SET EXERCISE
In the listing below, find the line holding "Wrap output in" and the line holding "Mask each instance of **stroma**.". Write out those two lines and all lines between, exactly, and nothing more.

EXTRACTED INFORMATION
+++

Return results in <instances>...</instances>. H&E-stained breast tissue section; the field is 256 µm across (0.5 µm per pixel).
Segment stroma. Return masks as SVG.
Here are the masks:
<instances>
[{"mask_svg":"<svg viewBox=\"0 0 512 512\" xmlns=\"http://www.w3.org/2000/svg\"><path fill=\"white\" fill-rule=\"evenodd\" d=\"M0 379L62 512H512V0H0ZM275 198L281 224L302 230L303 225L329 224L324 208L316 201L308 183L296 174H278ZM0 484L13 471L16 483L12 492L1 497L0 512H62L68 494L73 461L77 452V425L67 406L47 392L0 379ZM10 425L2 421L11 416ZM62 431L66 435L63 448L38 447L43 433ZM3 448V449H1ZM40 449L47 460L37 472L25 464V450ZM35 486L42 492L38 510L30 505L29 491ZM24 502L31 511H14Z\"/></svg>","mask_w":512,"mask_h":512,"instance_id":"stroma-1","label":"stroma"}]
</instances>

+++

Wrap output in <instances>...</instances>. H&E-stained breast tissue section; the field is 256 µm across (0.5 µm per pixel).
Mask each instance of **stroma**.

+++

THE COMPLETED TASK
Wrap output in <instances>...</instances>. H&E-stained breast tissue section; the field is 256 µm across (0.5 µm per pixel).
Mask each instance of **stroma**.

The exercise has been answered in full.